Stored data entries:
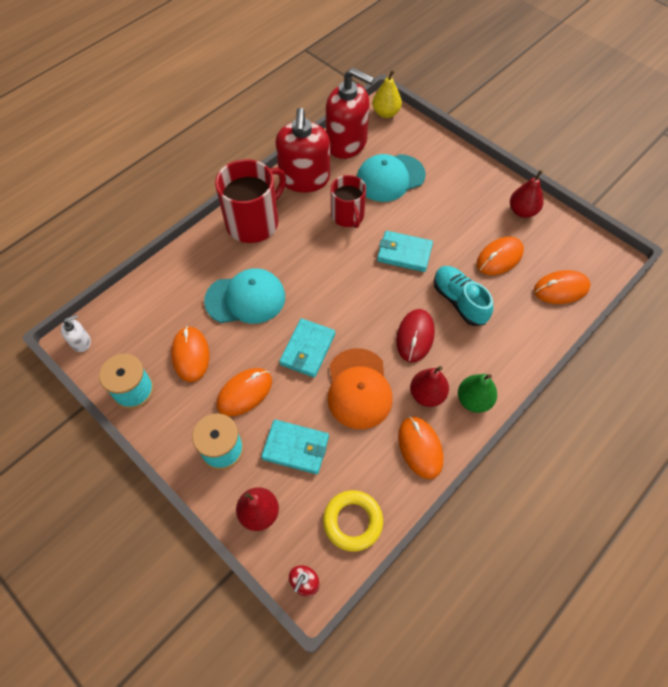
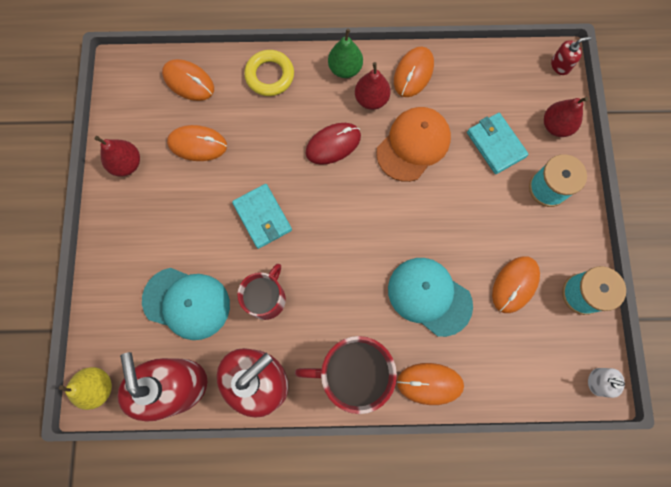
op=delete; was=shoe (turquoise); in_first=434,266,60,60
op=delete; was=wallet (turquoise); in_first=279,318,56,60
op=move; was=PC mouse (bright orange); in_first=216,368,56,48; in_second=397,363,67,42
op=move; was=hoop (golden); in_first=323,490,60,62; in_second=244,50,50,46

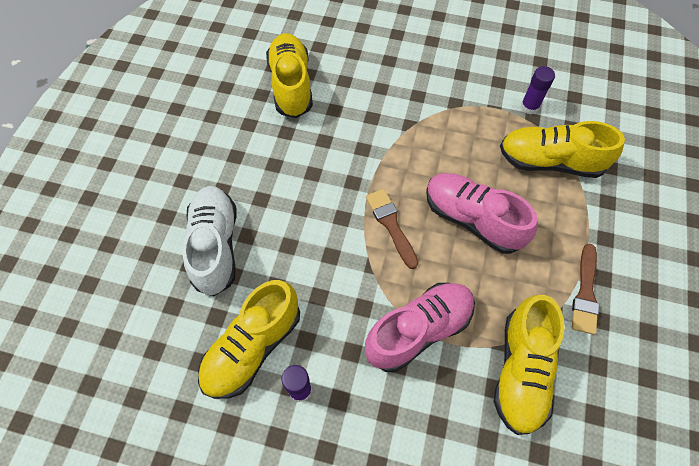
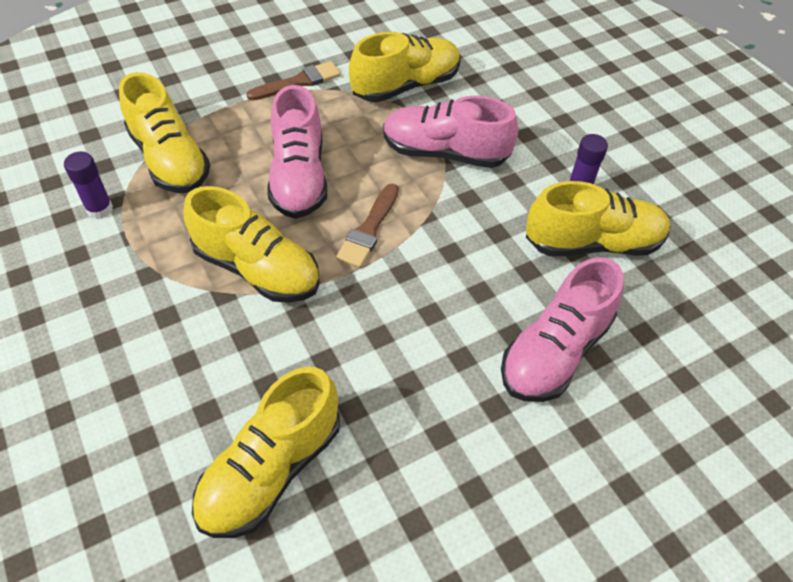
op=recolor; was=shoe (white); now=shoe (pink); in_first=182,186,55,110; in_second=501,257,123,145
op=insert; now=shoe (golden); in_second=184,186,136,117

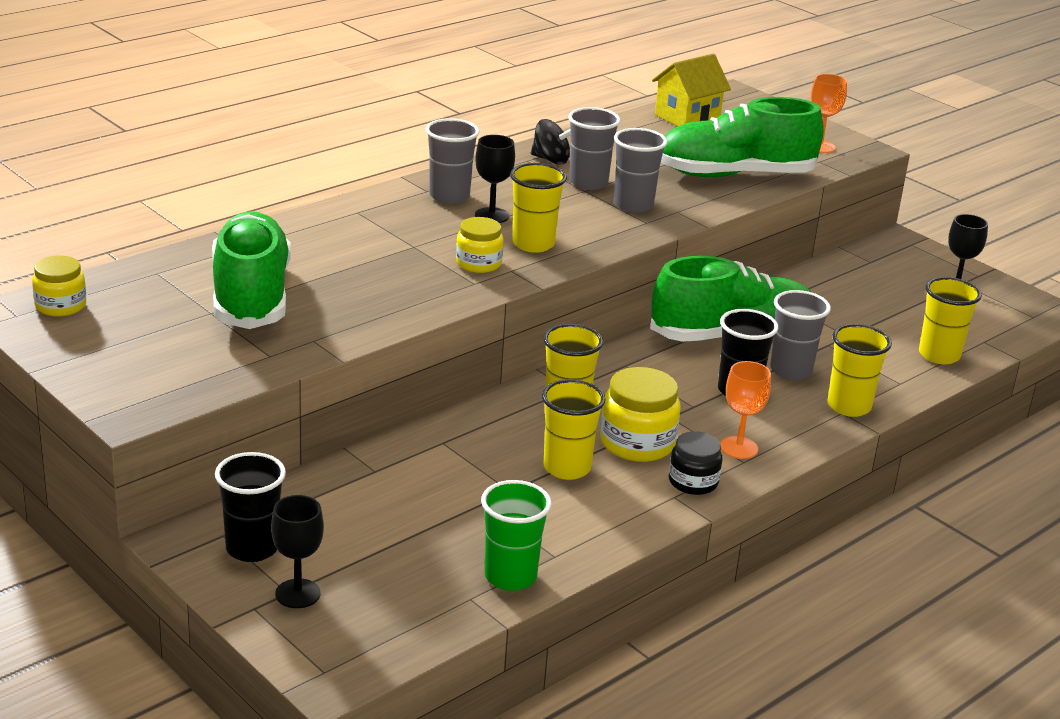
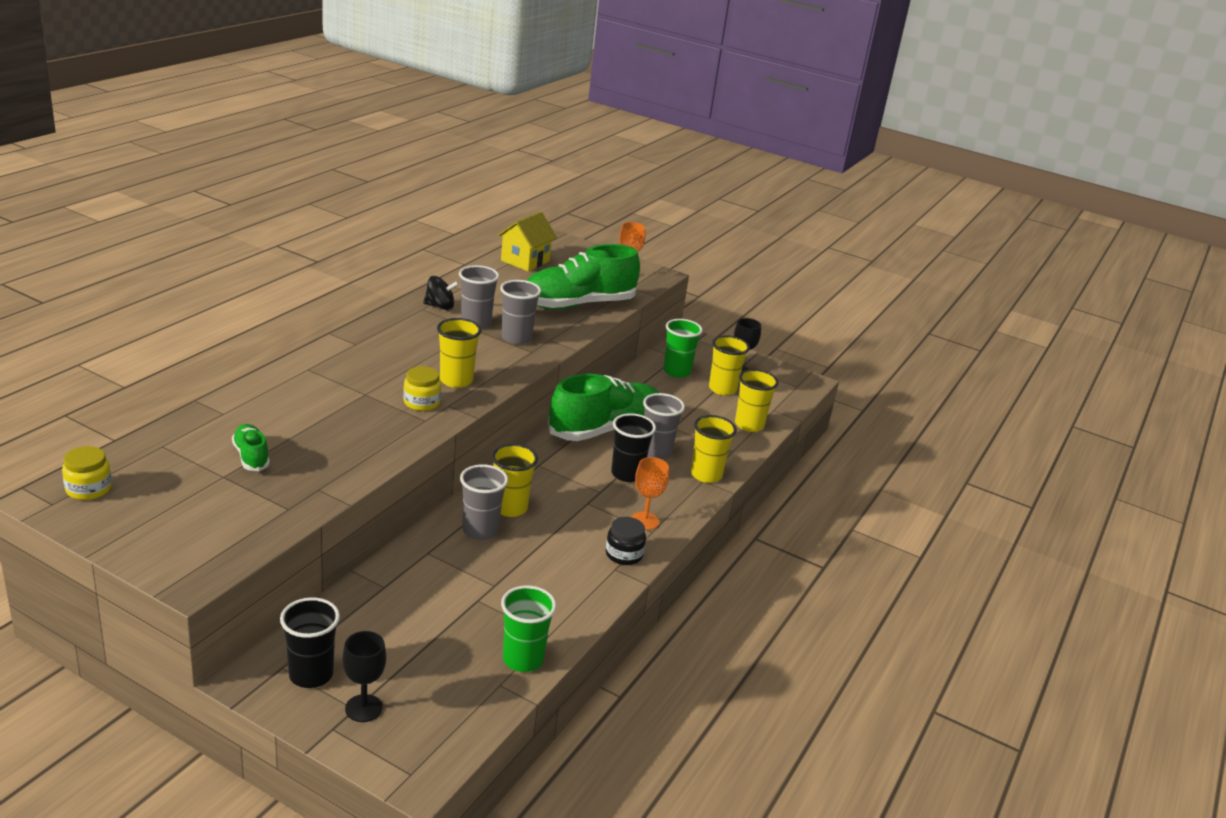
op=move; was=cup (gray); in_first=426,118,53,86; in_second=460,464,48,76
op=delete; was=chalice (black); in_first=475,135,40,88
op=resize; was=shoe (emerald); in_first=212,211,79,118; in_second=232,424,38,47; ratio=0.45
op=delete; was=jar (golden); in_first=600,367,81,95
op=move; was=cup (golden); in_first=542,379,63,101; in_second=709,335,41,61
op=insert; now=cup (emerald); in_second=663,319,40,59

§ Task directions
Write out all of the data above exactly, without any of its pictures.

§ Written response
op=delete; was=shoe (turquoise); in_first=434,266,60,60
op=delete; was=wallet (turquoise); in_first=279,318,56,60
op=move; was=PC mouse (bright orange); in_first=216,368,56,48; in_second=397,363,67,42
op=move; was=hoop (golden); in_first=323,490,60,62; in_second=244,50,50,46

op=recolor; was=shoe (white); now=shoe (pink); in_first=182,186,55,110; in_second=501,257,123,145
op=insert; now=shoe (golden); in_second=184,186,136,117

op=move; was=cup (gray); in_first=426,118,53,86; in_second=460,464,48,76
op=delete; was=chalice (black); in_first=475,135,40,88
op=resize; was=shoe (emerald); in_first=212,211,79,118; in_second=232,424,38,47; ratio=0.45
op=delete; was=jar (golden); in_first=600,367,81,95
op=move; was=cup (golden); in_first=542,379,63,101; in_second=709,335,41,61
op=insert; now=cup (emerald); in_second=663,319,40,59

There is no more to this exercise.